> _Work request_
In the material below, begin at the line that has "red slope G10:H10 level 1 top H", stop after the line that has "white brick I3", and transcribe those lines exactly, without pictures.

> _Records supplied_
####################
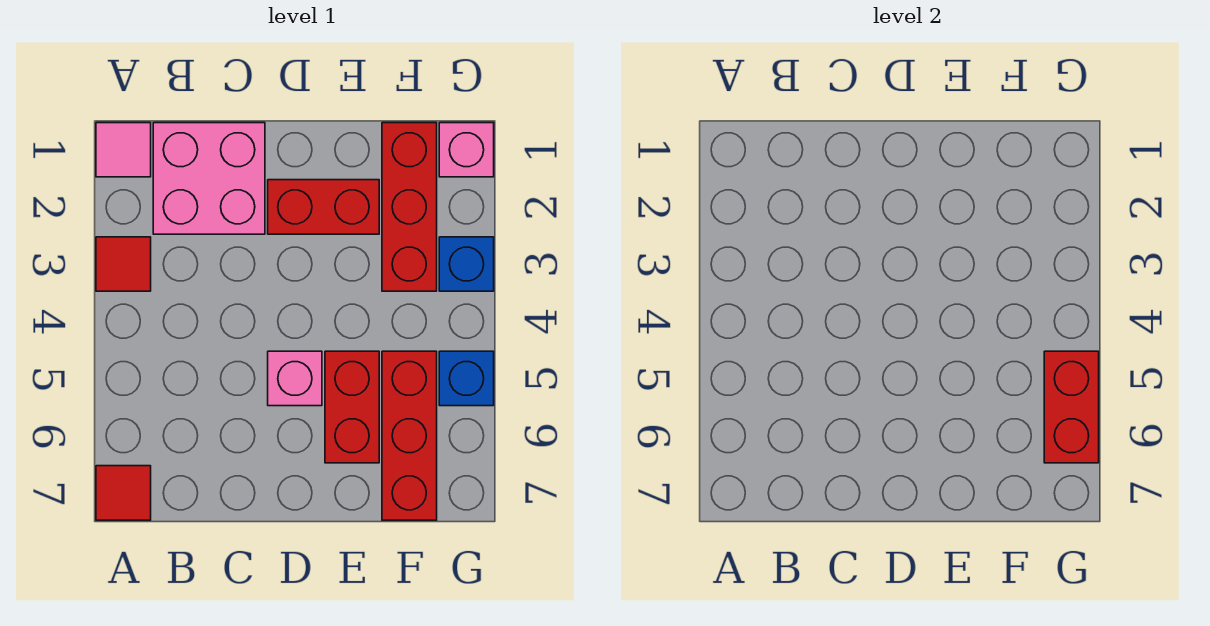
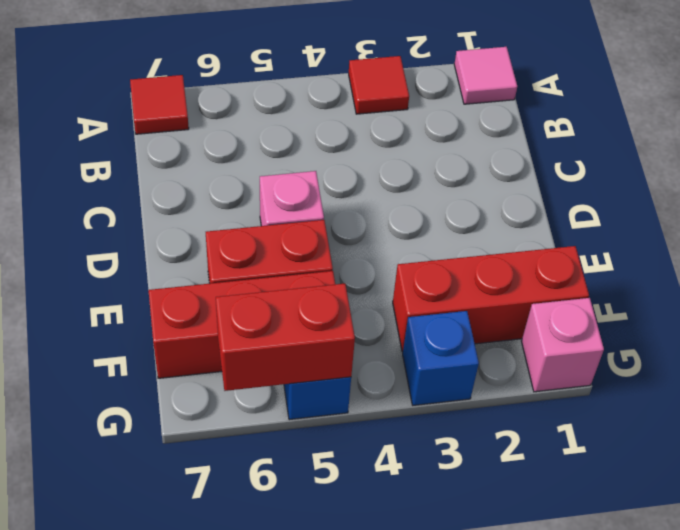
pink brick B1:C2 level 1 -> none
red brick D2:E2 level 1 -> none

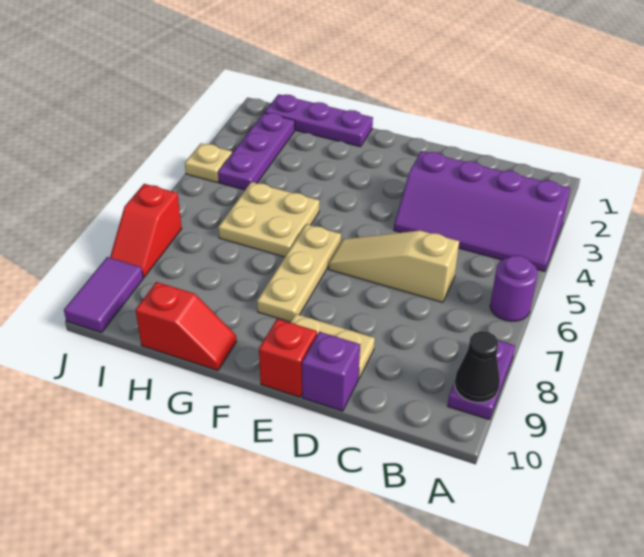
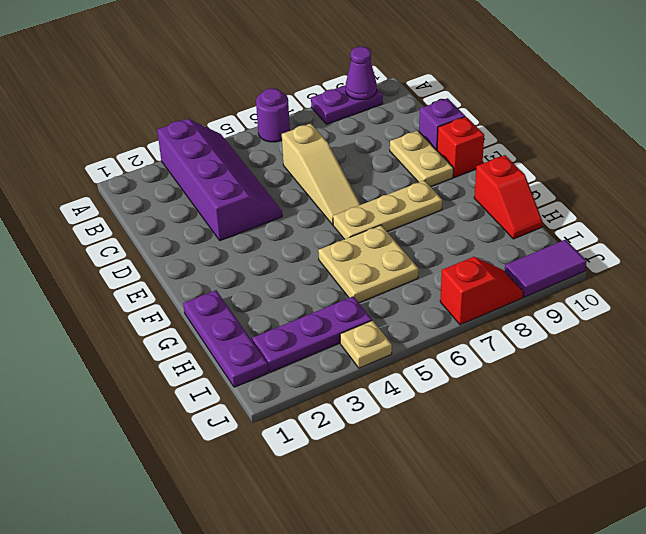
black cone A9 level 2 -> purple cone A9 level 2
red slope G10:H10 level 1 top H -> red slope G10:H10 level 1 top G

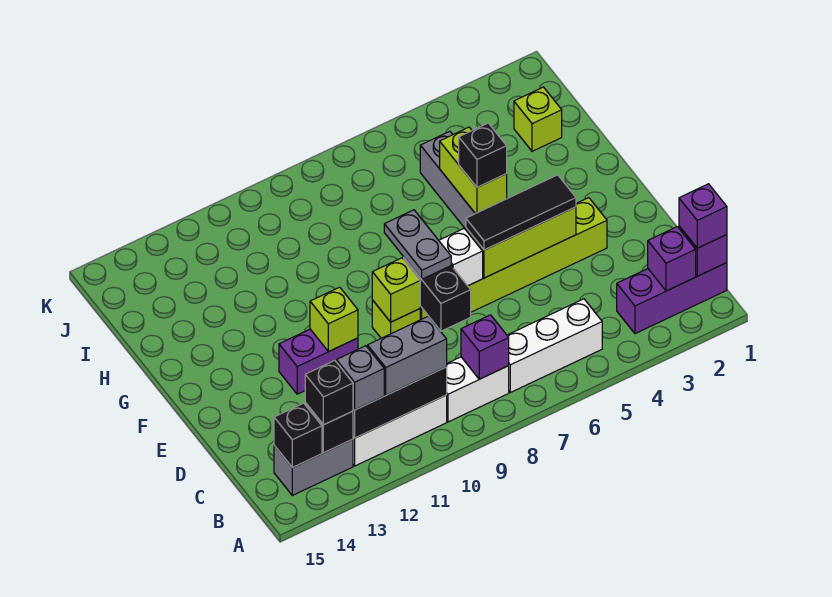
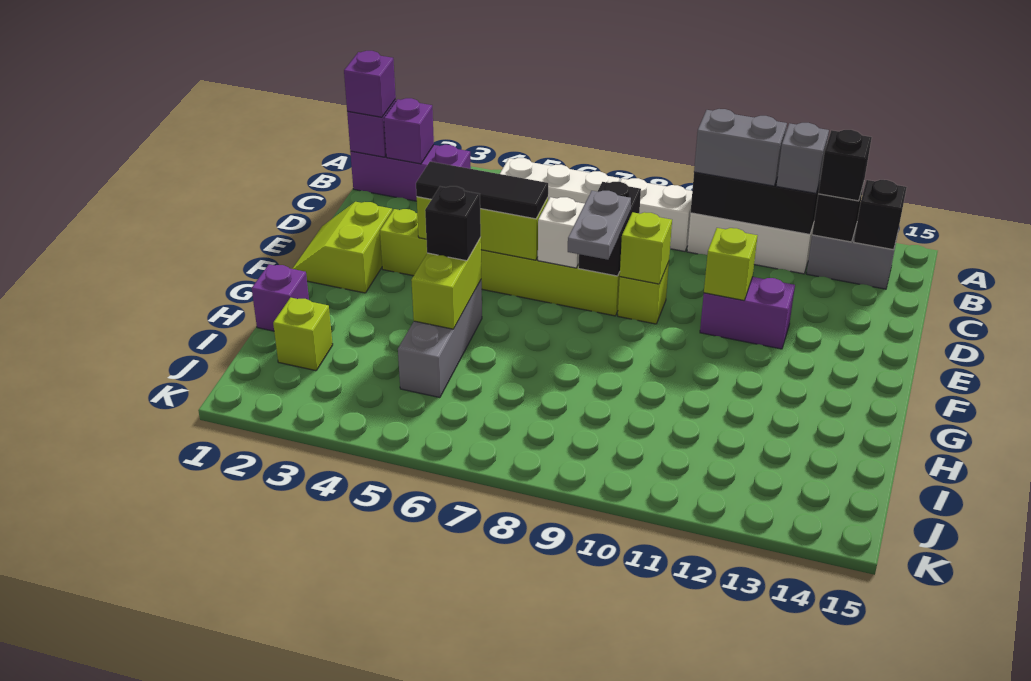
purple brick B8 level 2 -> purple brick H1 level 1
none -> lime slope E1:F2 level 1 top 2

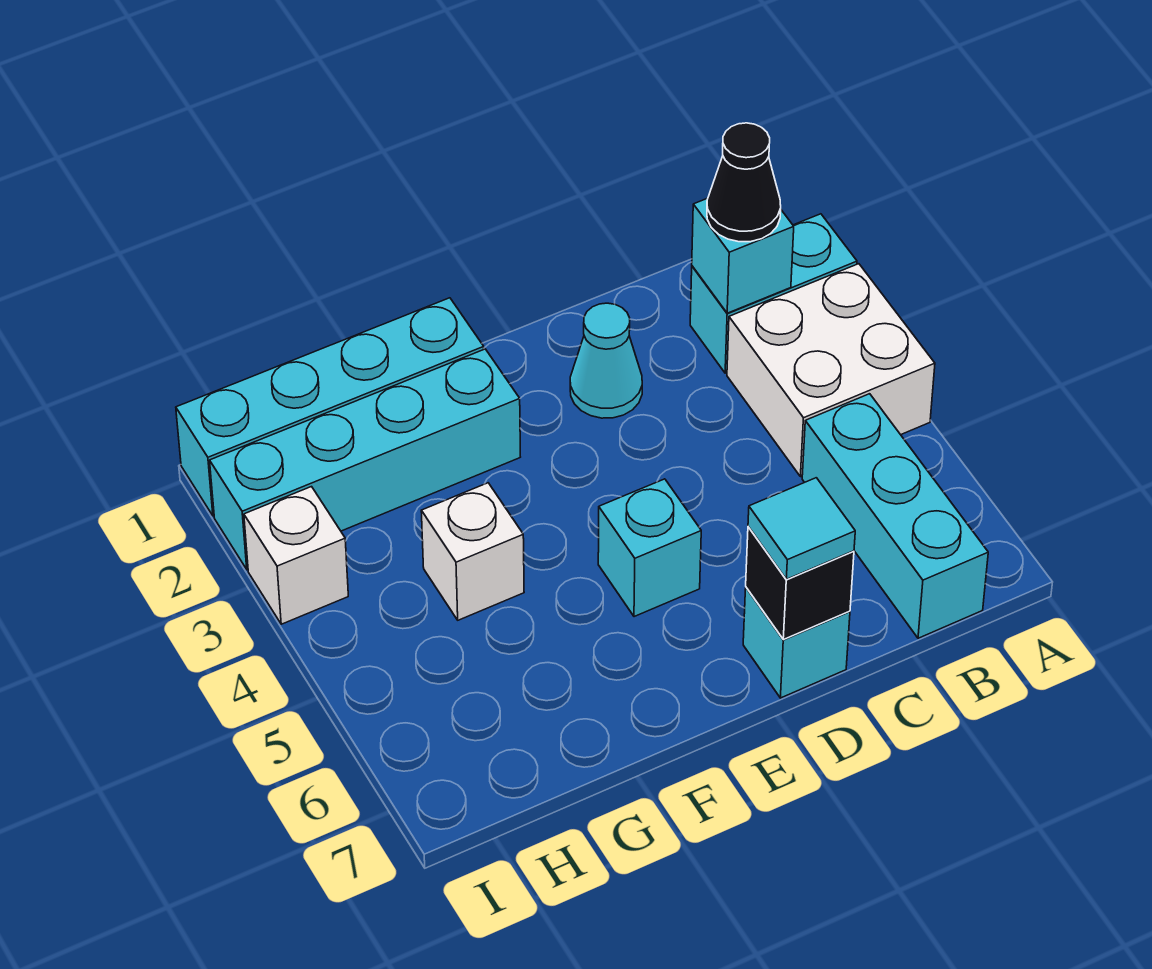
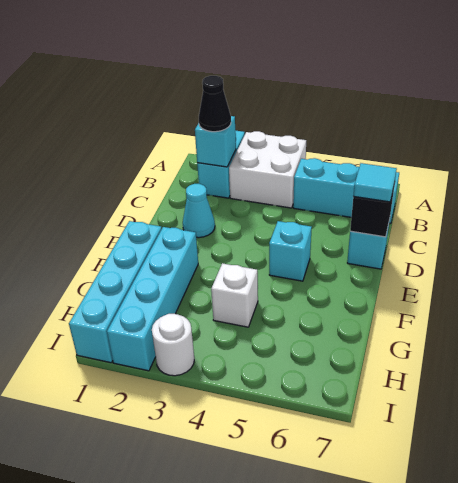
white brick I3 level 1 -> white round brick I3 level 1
####################
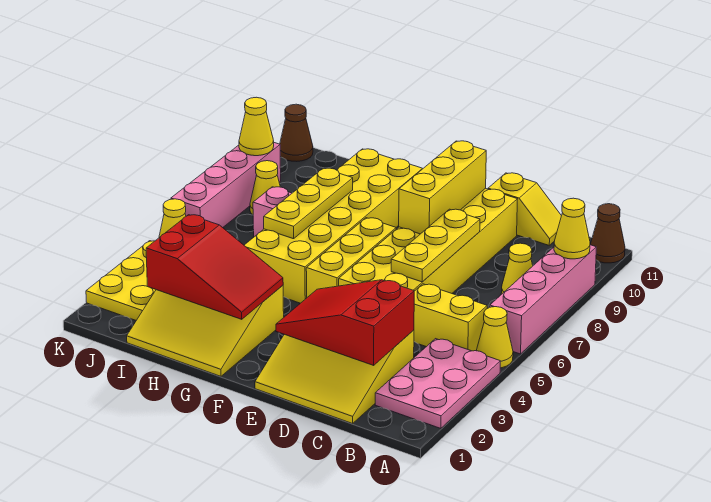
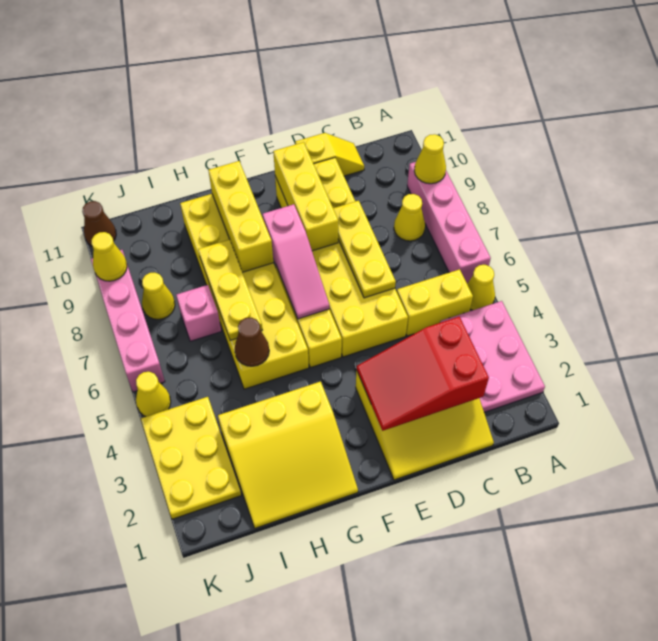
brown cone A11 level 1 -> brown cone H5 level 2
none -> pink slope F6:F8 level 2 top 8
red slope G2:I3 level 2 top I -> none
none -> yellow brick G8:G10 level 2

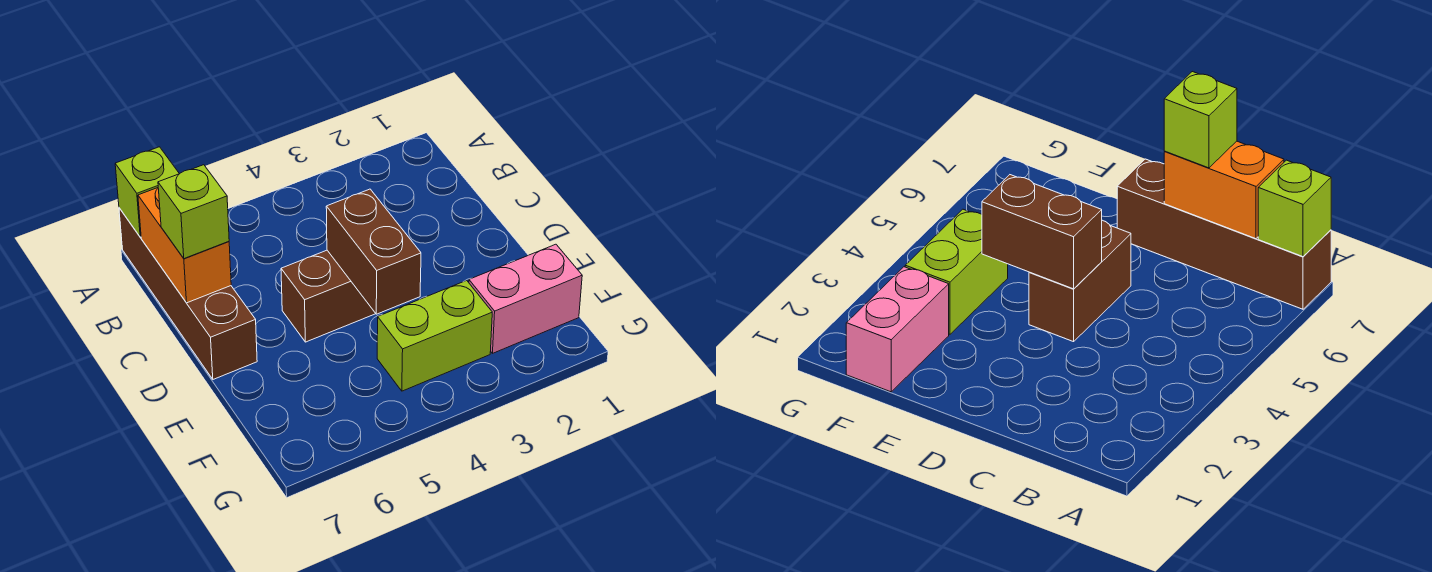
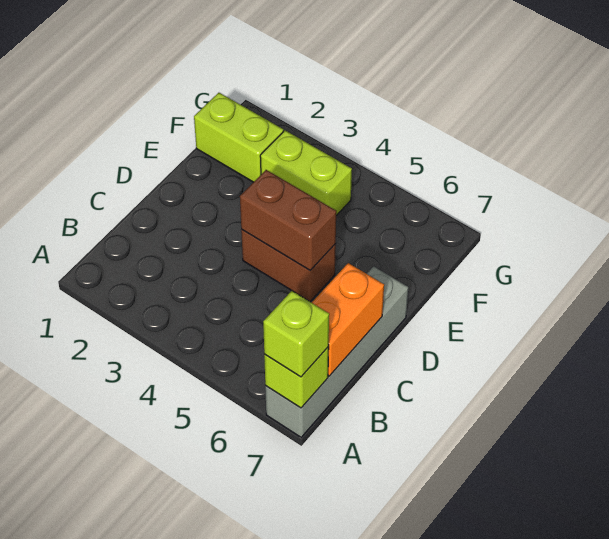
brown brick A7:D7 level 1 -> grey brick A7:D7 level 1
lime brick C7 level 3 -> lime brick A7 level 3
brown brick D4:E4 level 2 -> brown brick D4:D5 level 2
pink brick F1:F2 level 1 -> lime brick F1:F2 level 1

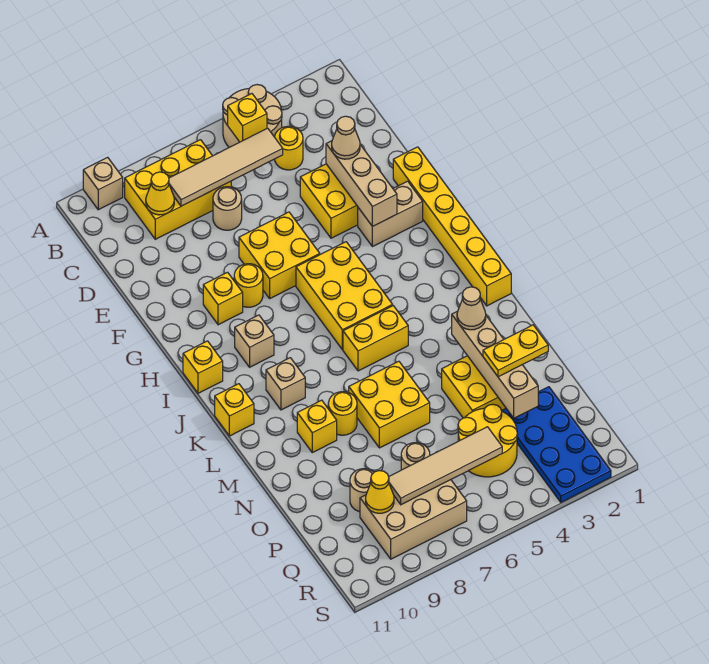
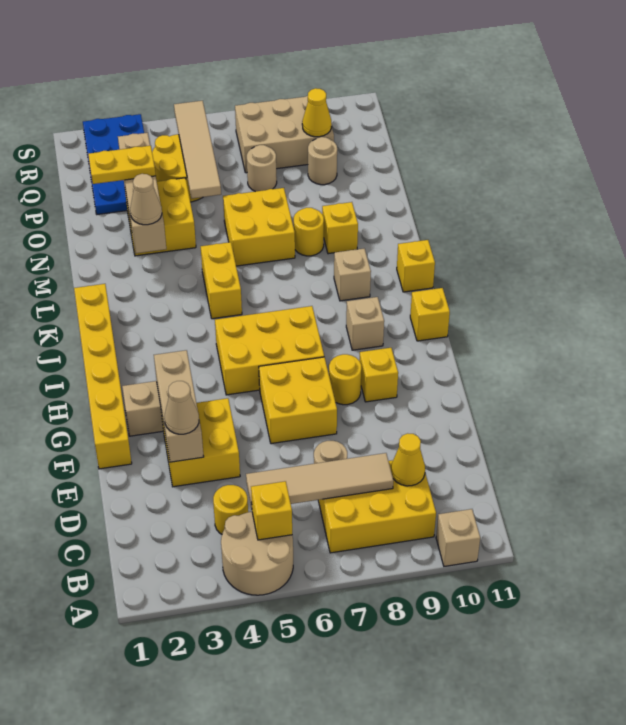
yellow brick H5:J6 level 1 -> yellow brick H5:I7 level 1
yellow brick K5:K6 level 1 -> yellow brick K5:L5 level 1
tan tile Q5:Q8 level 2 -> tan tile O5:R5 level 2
####################
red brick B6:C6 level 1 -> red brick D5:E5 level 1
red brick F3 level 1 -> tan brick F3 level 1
####################
> _Solution below_
red slope G10:H10 level 1 top H -> red slope G10:H10 level 1 top G

purple brick B8 level 2 -> purple brick H1 level 1
none -> lime slope E1:F2 level 1 top 2

white brick I3 level 1 -> white round brick I3 level 1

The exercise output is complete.